─── Collected data ───

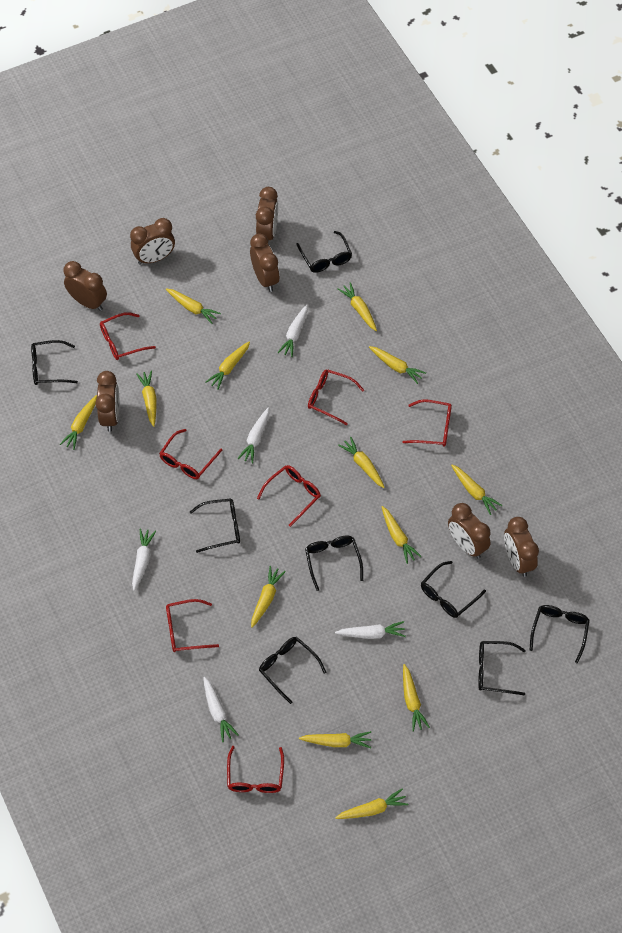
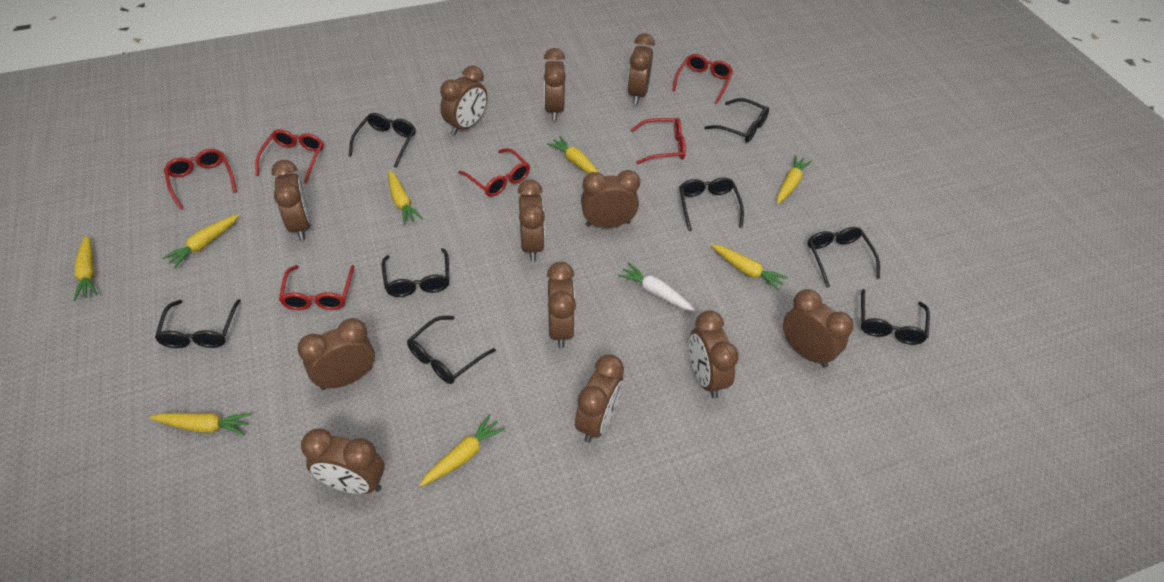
brown clock: 7 -> 12
red glasses: 7 -> 6
white carrot: 5 -> 1
yellow carrot: 13 -> 8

───

§ Exercise aim
When you retype the listing, keep every line exactly as it is and drop the pictures.

§ Exercise solution
brown clock: 7 -> 12
red glasses: 7 -> 6
white carrot: 5 -> 1
yellow carrot: 13 -> 8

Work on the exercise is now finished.